• _PROVIDED INFORMATION_
******
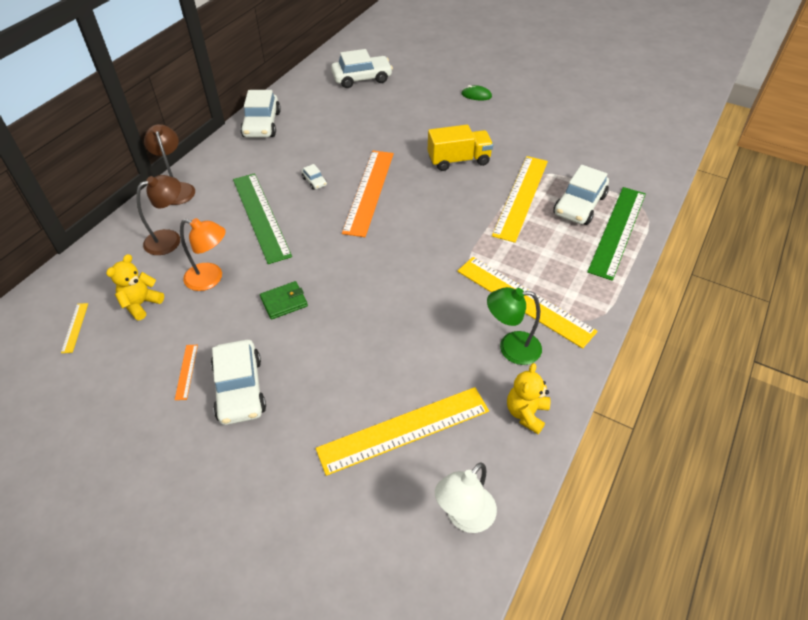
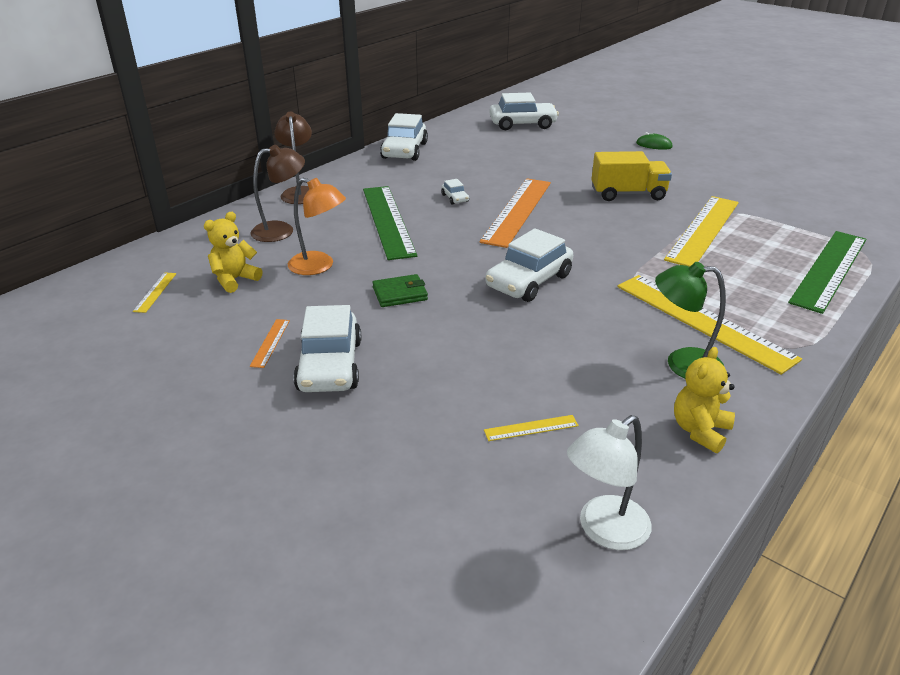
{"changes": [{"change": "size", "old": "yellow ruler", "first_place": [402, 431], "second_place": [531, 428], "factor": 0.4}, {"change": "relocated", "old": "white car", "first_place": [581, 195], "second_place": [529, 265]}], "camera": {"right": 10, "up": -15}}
******
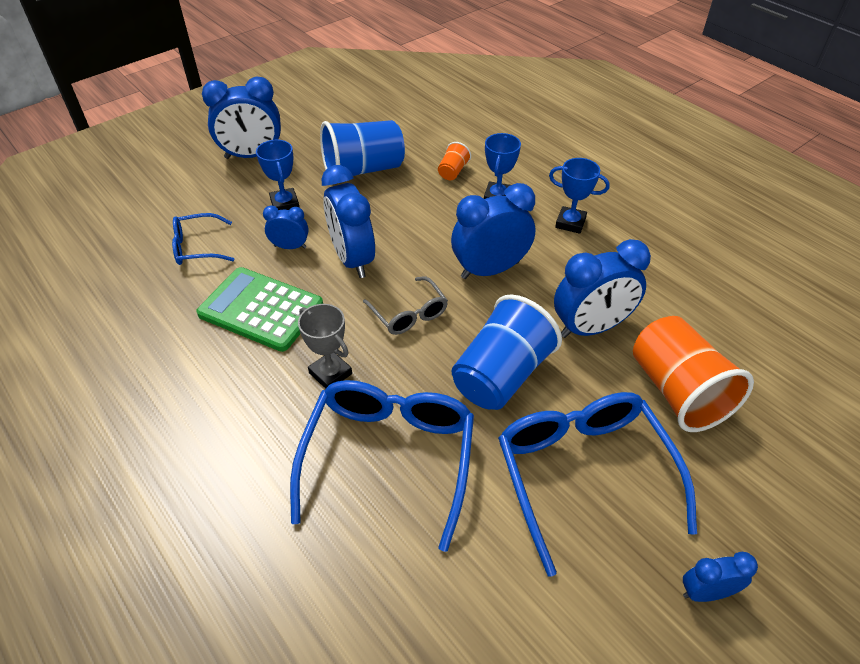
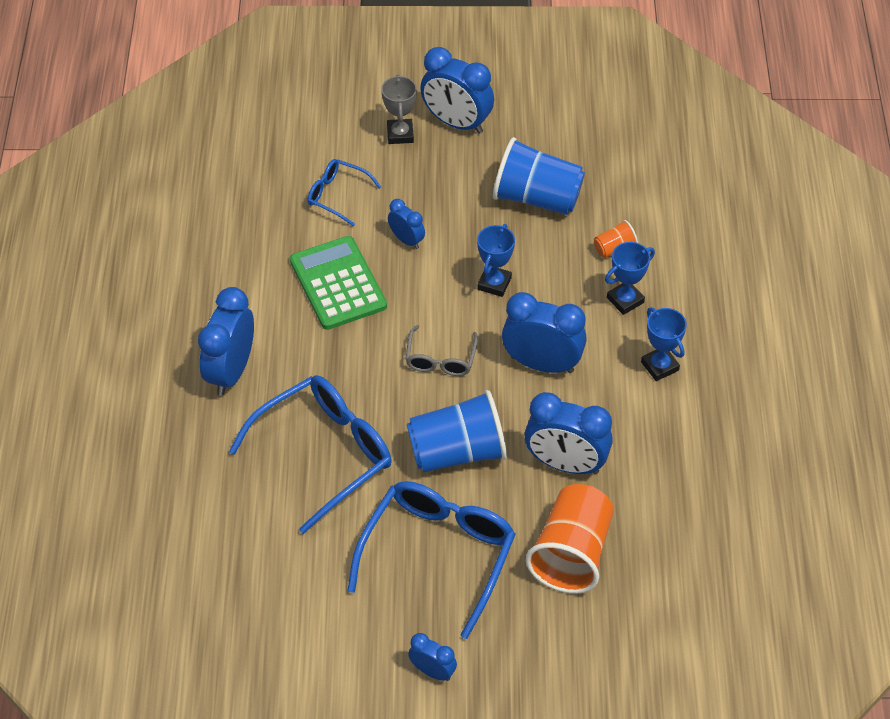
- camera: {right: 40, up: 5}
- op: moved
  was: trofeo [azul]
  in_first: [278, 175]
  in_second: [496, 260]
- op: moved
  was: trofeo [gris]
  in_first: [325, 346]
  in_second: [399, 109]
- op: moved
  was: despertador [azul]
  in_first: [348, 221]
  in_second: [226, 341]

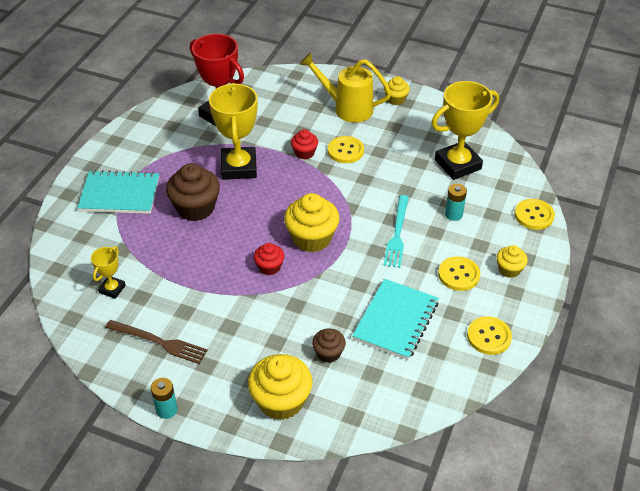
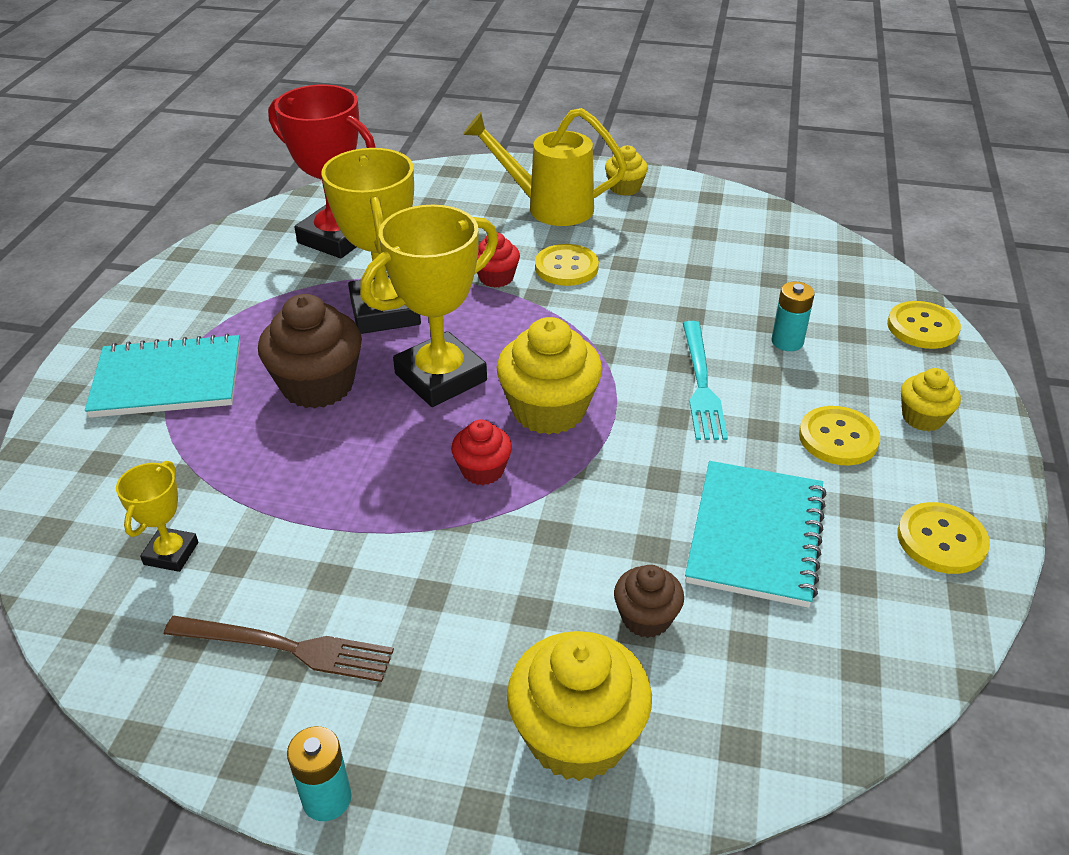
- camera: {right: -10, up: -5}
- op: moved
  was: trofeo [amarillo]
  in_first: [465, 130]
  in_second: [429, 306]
******
• _WORK INSTRUCTION_
Working from the records above, tally the lines that contain "azul" and give only the total.

• _WRITTEN RESPONSE_
2